[Opening MATERIAL SHOWN section]

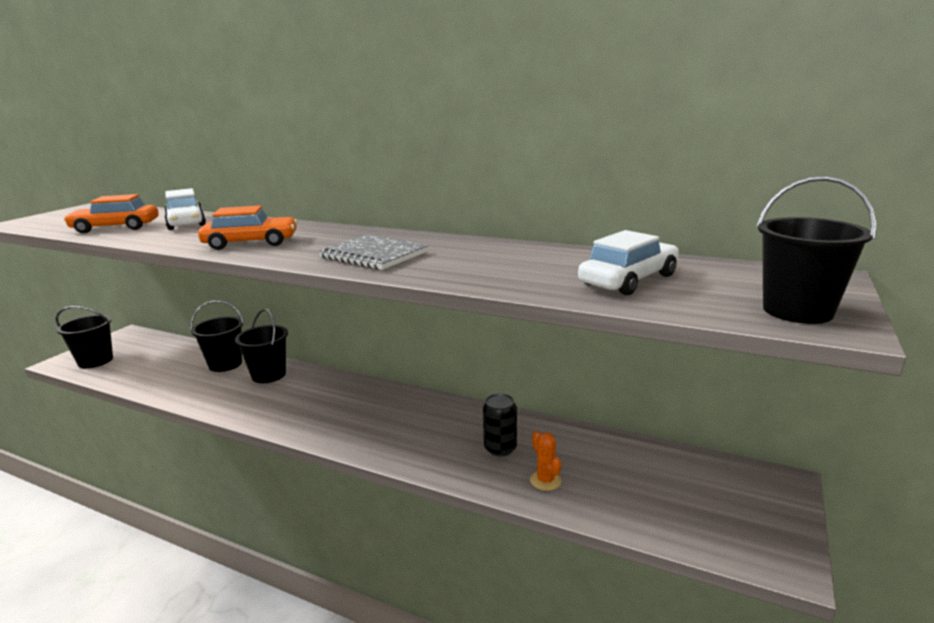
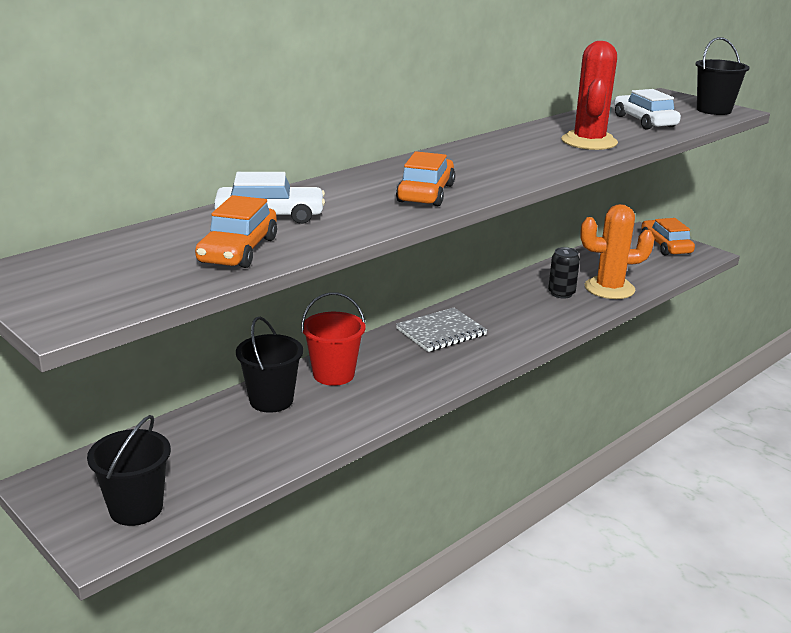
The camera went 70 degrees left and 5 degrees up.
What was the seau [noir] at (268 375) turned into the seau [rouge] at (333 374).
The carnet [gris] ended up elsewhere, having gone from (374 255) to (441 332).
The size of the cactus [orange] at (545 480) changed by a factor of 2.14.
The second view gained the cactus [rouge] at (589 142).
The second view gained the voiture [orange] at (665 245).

[Closing MATERIAL SHOWN section]

Exact duplicates of all the entries are required, and no image may appear in them.

The camera went 70 degrees left and 5 degrees up.
What was the seau [noir] at (268 375) turned into the seau [rouge] at (333 374).
The carnet [gris] ended up elsewhere, having gone from (374 255) to (441 332).
The size of the cactus [orange] at (545 480) changed by a factor of 2.14.
The second view gained the cactus [rouge] at (589 142).
The second view gained the voiture [orange] at (665 245).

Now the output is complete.